» **Supplied material**
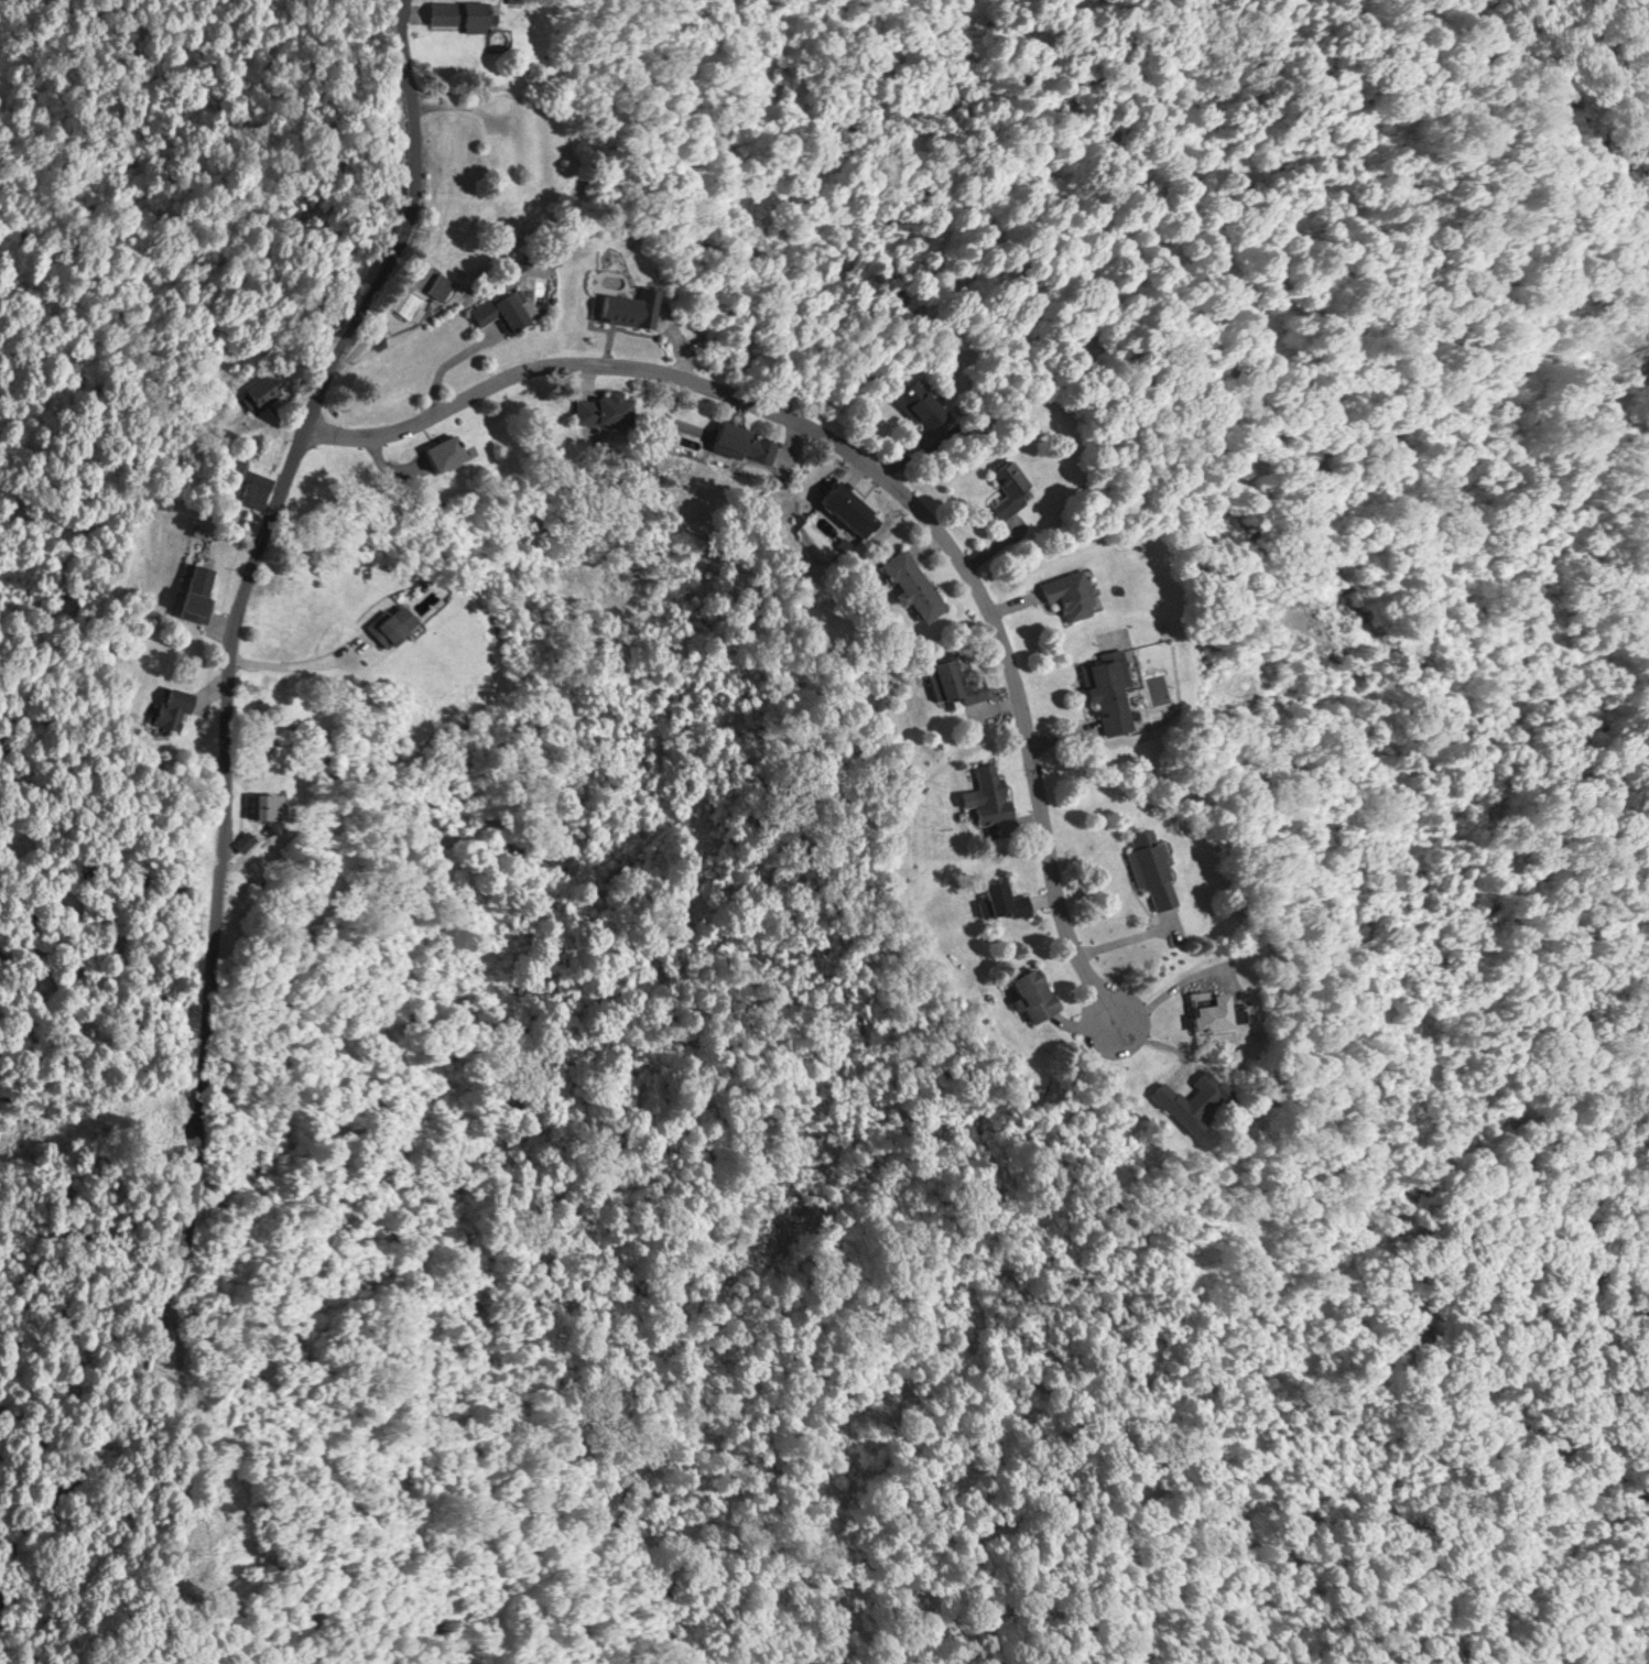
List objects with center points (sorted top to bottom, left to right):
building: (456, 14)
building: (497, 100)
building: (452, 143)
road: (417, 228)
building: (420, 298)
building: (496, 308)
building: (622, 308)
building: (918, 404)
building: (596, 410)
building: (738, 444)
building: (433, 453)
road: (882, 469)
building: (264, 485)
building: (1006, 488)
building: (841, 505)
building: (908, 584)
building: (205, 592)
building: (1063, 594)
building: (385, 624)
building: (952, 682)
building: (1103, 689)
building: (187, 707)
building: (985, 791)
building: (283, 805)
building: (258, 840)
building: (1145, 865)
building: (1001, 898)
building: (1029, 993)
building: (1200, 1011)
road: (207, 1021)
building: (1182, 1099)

» **Task requirements**
The reply must contain every entry above, exactly as written, and none of the pictures.

» **Task output**
List objects with center points (sorted top to bottom, left to right):
building: (456, 14)
building: (497, 100)
building: (452, 143)
road: (417, 228)
building: (420, 298)
building: (496, 308)
building: (622, 308)
building: (918, 404)
building: (596, 410)
building: (738, 444)
building: (433, 453)
road: (882, 469)
building: (264, 485)
building: (1006, 488)
building: (841, 505)
building: (908, 584)
building: (205, 592)
building: (1063, 594)
building: (385, 624)
building: (952, 682)
building: (1103, 689)
building: (187, 707)
building: (985, 791)
building: (283, 805)
building: (258, 840)
building: (1145, 865)
building: (1001, 898)
building: (1029, 993)
building: (1200, 1011)
road: (207, 1021)
building: (1182, 1099)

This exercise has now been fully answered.